**Aim of the task**: When you copy the entries, match them exactly and omit the pictures.

### Exercise materials ###

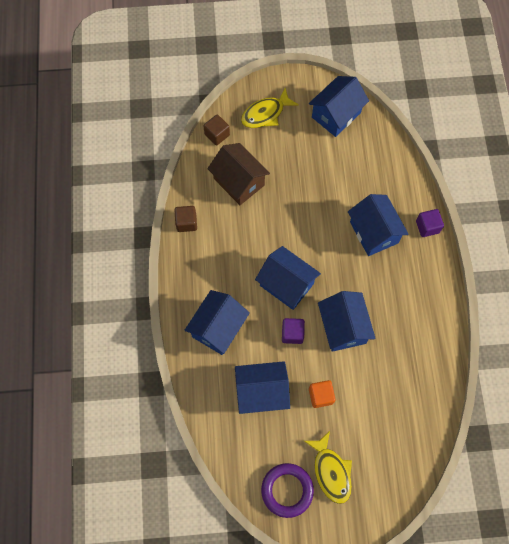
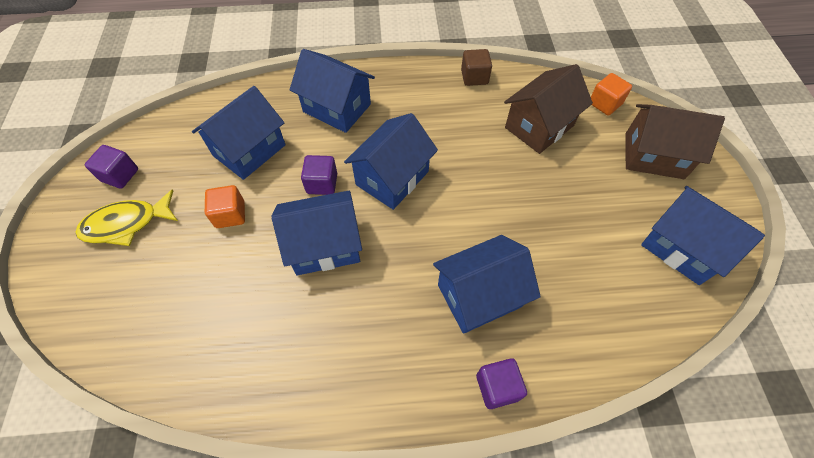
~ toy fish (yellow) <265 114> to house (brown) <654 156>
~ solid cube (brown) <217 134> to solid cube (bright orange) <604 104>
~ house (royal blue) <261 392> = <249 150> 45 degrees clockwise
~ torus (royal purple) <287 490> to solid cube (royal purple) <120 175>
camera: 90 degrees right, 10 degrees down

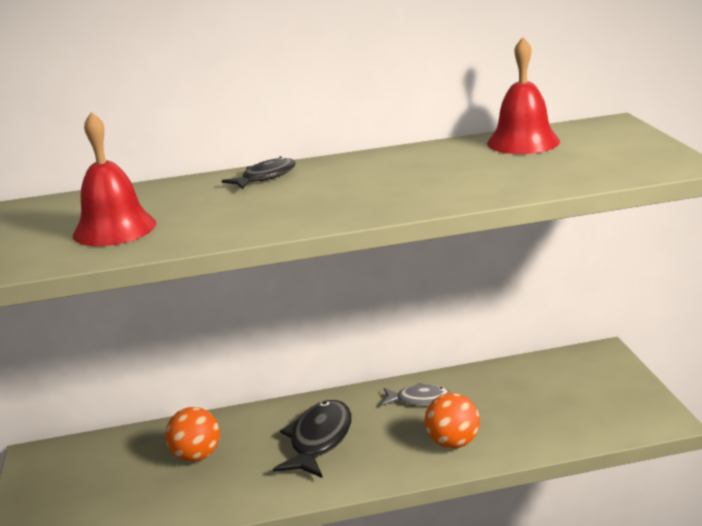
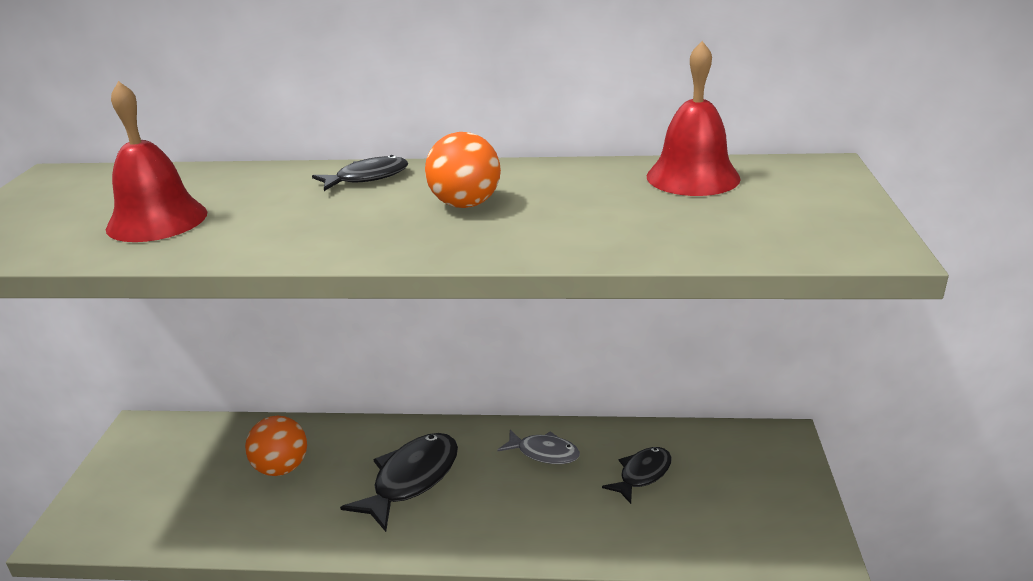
~ ball (bright orange) <453 443> to <465 204>
+ toy fish (black) <642 474>
camera: 15 degrees right, 5 degrees up

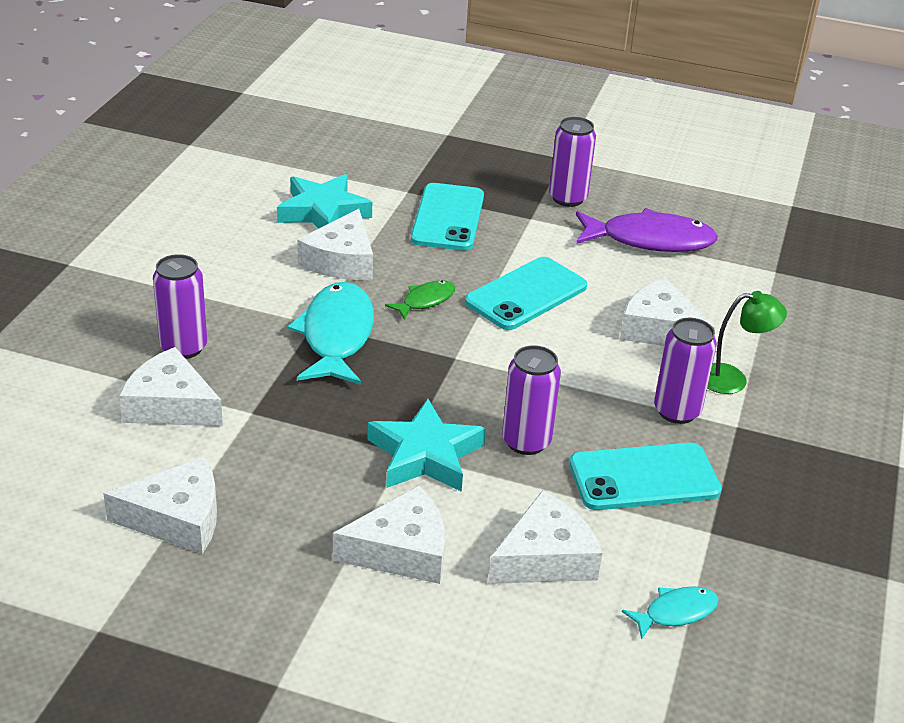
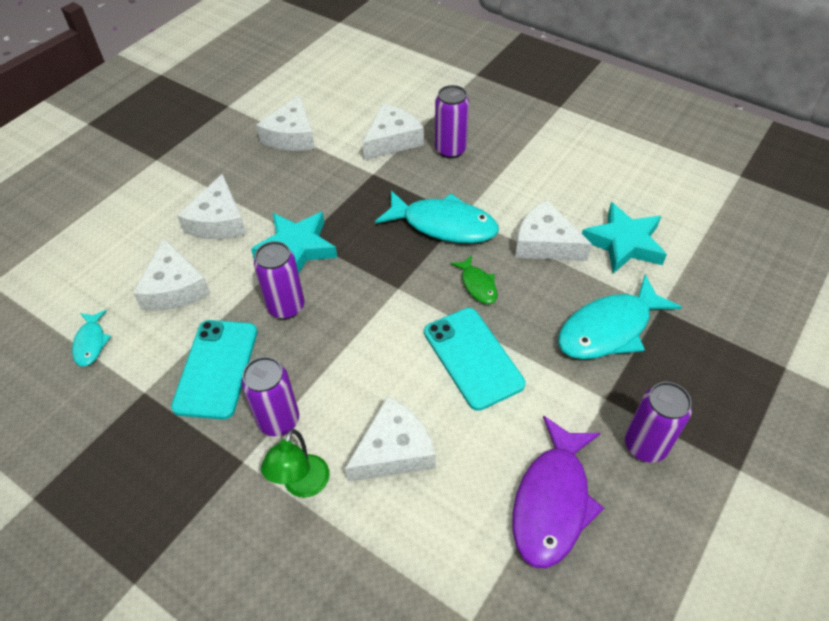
~ phone (teal) <448 218> to toy fish (teal) <609 329>
camera: 110 degrees right, 15 degrees up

###

**Task answer**:
~ toy fish (yellow) <265 114> to house (brown) <654 156>
~ solid cube (brown) <217 134> to solid cube (bright orange) <604 104>
~ house (royal blue) <261 392> = <249 150> 45 degrees clockwise
~ torus (royal purple) <287 490> to solid cube (royal purple) <120 175>
camera: 90 degrees right, 10 degrees down

~ ball (bright orange) <453 443> to <465 204>
+ toy fish (black) <642 474>
camera: 15 degrees right, 5 degrees up

~ phone (teal) <448 218> to toy fish (teal) <609 329>
camera: 110 degrees right, 15 degrees up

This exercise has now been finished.